● **To do**: The answer must consist solely of the line containing "grand piano: (127, 162)" and every line after it in the records below, through the last, each reproduced exactly.
──────── Provided records ────────
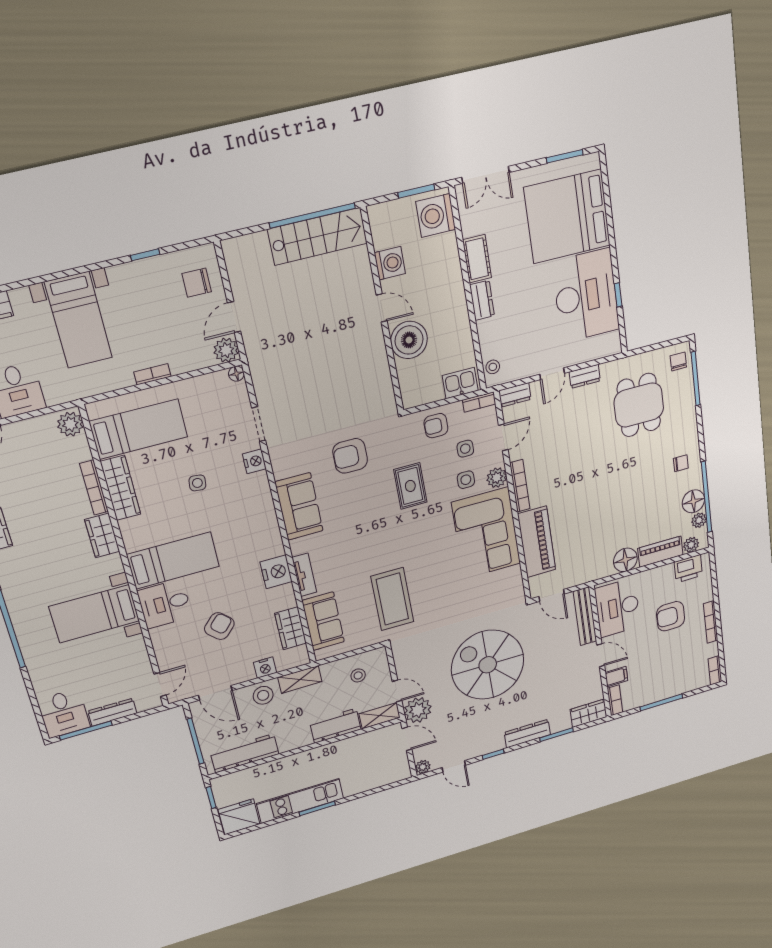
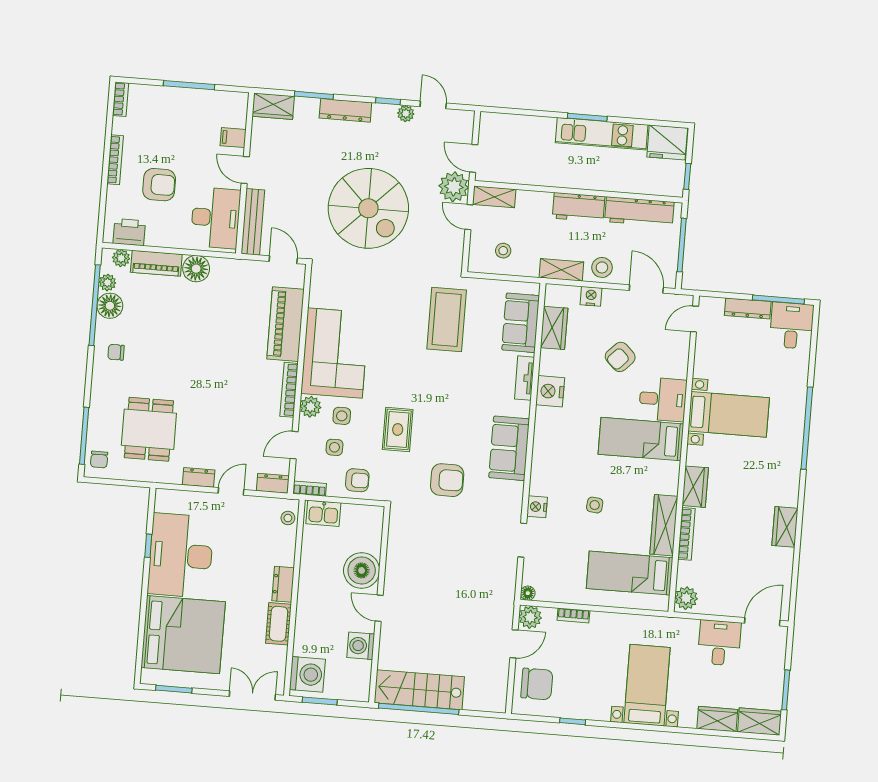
chair: (197, 283) -> (537, 684), width x1.37, depth x1.37
bookcase: (152, 374) -> (573, 615), moved
bookcase: (615, 700) -> (241, 110), removed
workbench: (335, 726) -> (579, 207), moved
plant: (423, 767) -> (406, 114), moved

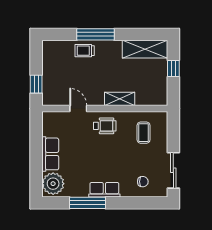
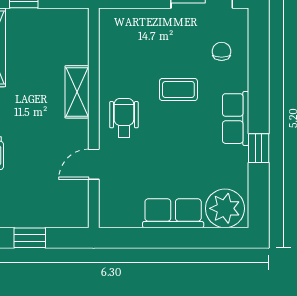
window: (36, 84) -> (30, 238), moved
coffee table: (144, 133) -> (178, 89), moved
window: (87, 203) -> (259, 148), width x0.46

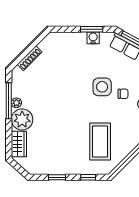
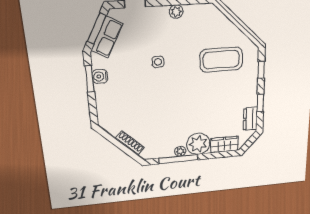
side table: (102, 87) -> (158, 62), width x0.54, depth x0.54
chair: (123, 94) -> (165, 37), removed
dresser: (42, 168) -> (250, 119), added

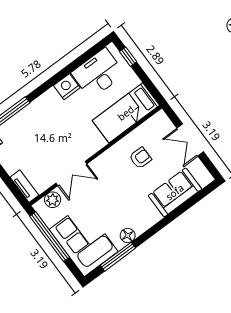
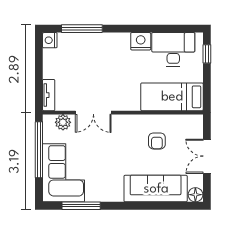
armchair: (140, 158) -> (157, 141), turned 90
sofa: (175, 192) -> (156, 189), width x1.36
floor lamp: (128, 236) -> (195, 195), moved

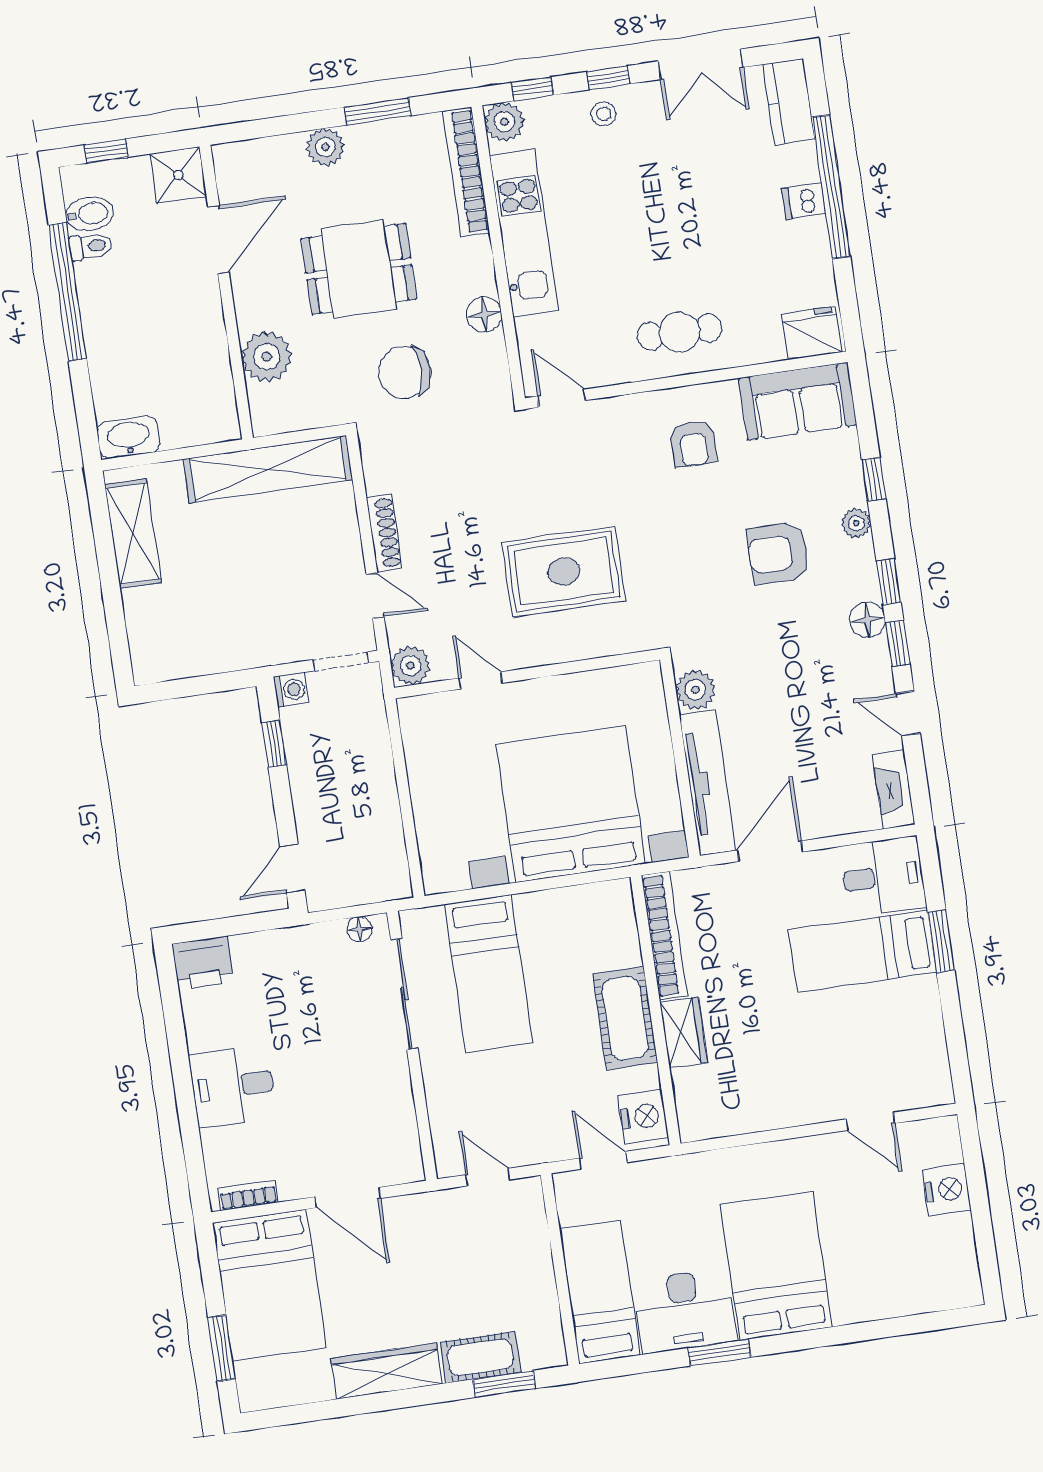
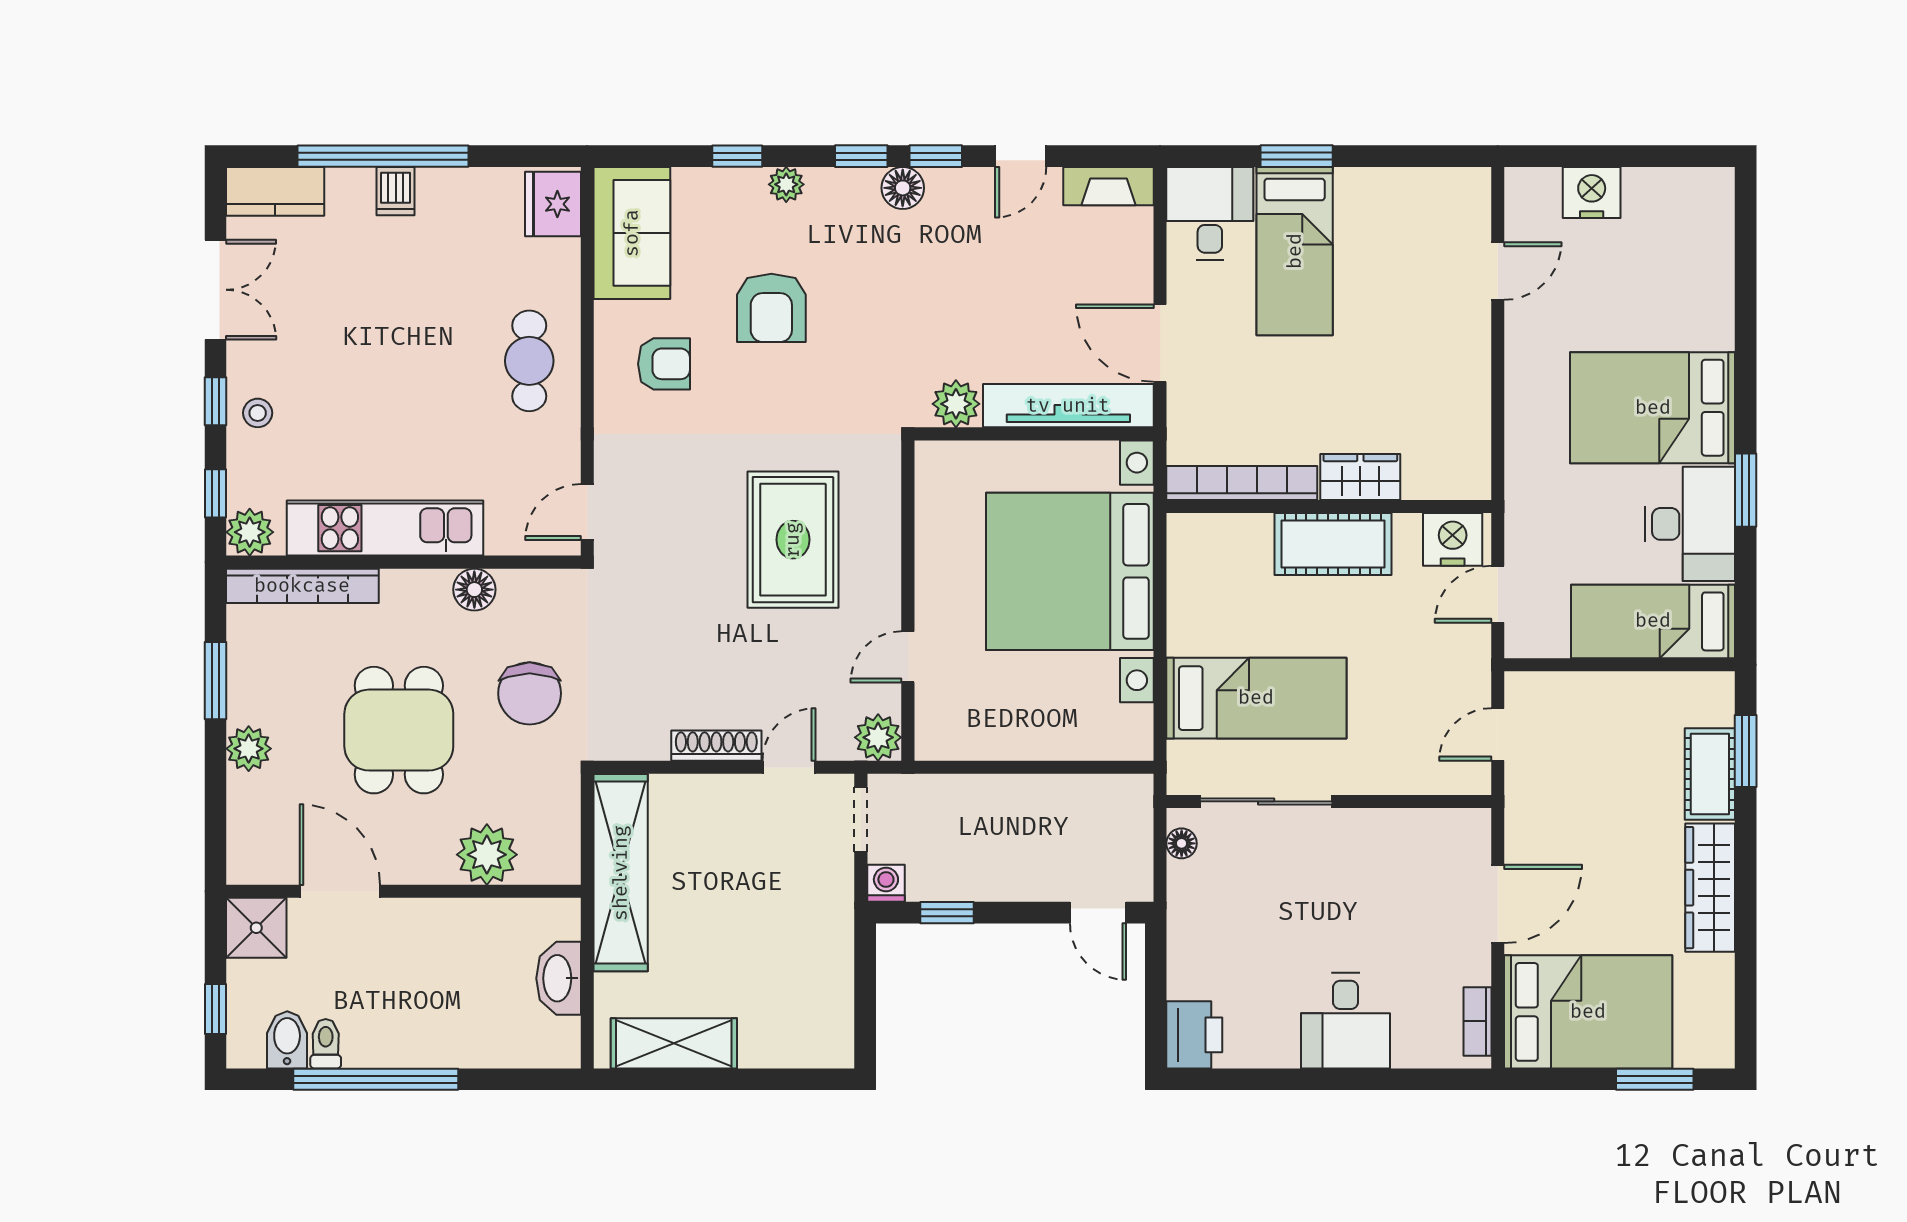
washbasin: (129, 437) -> (559, 978), moved
armchair: (778, 553) -> (771, 308), moved

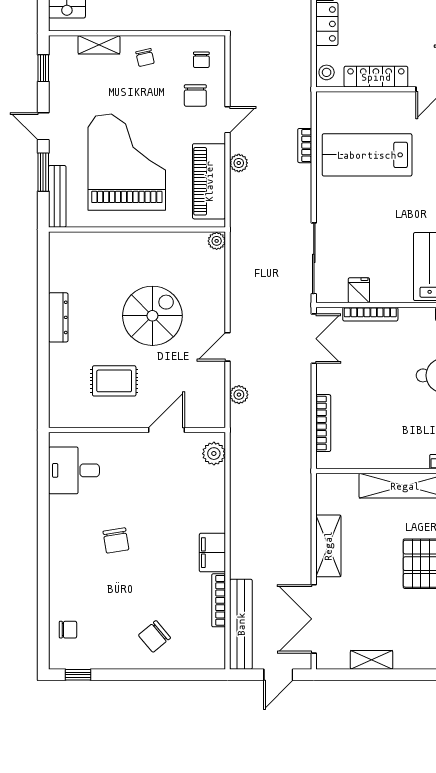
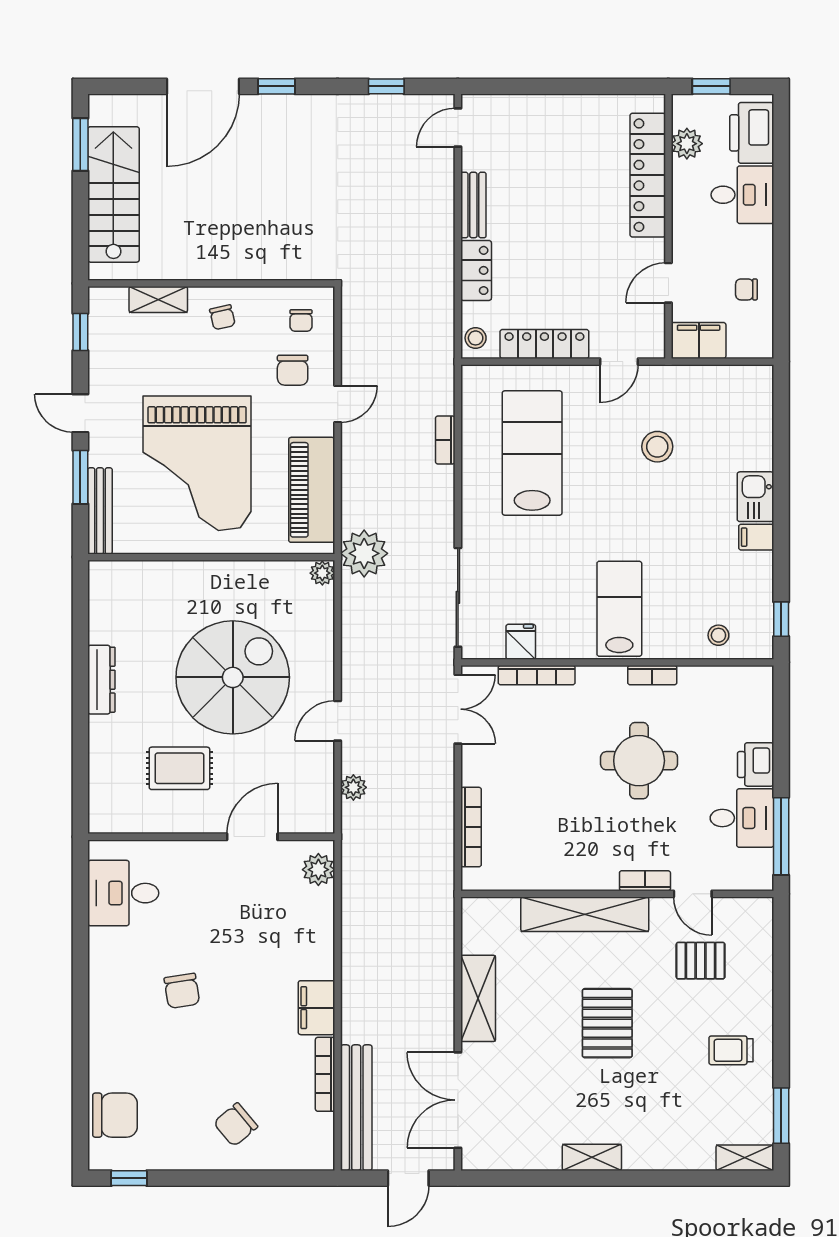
lab bench: (367, 155) -> (532, 453), turned 90
grand piano: (127, 162) -> (197, 463), turned 180
plant: (239, 163) -> (364, 553), moved, width x1.88, depth x1.88
spiral stairs: (152, 316) -> (233, 677), width x1.37, depth x1.37
chair: (68, 630) -> (115, 1115), width x1.87, depth x1.87
shelving: (372, 660) -> (592, 1157), moved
────────
● **Final answer**:
grand piano: (127, 162) -> (197, 463), turned 180
plant: (239, 163) -> (364, 553), moved, width x1.88, depth x1.88
spiral stairs: (152, 316) -> (233, 677), width x1.37, depth x1.37
chair: (68, 630) -> (115, 1115), width x1.87, depth x1.87
shelving: (372, 660) -> (592, 1157), moved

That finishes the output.